Job item – Leaving the pictures aside, repeat the entries exactly.

Data supplied –

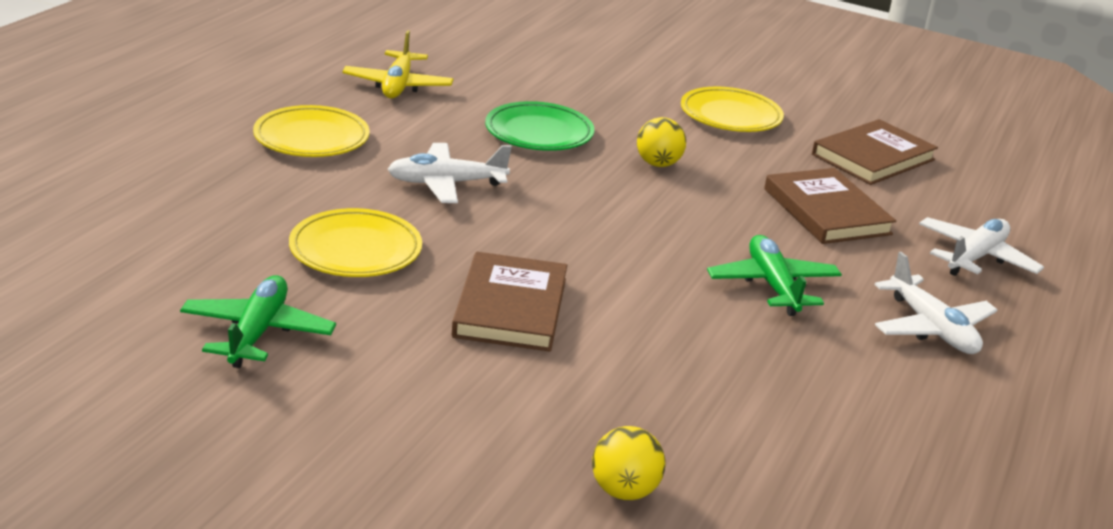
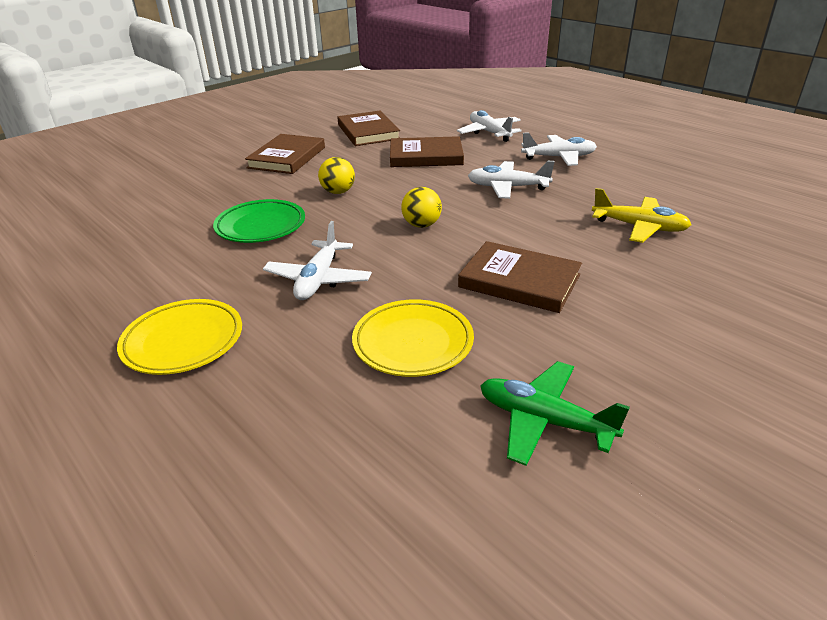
camera: 65 degrees left, 5 degrees up
(398, 85) = (116, 277): yellow plane -> yellow plane (639, 227)
(624, 491) = (739, 276): yellow ball -> yellow ball (421, 225)
(730, 116) = (287, 157): yellow plate -> brown book
(773, 285) = (507, 187): green plane -> white plane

Solution –
camera: 65 degrees left, 5 degrees up
(398, 85) = (116, 277): yellow plane -> yellow plane (639, 227)
(624, 491) = (739, 276): yellow ball -> yellow ball (421, 225)
(730, 116) = (287, 157): yellow plate -> brown book
(773, 285) = (507, 187): green plane -> white plane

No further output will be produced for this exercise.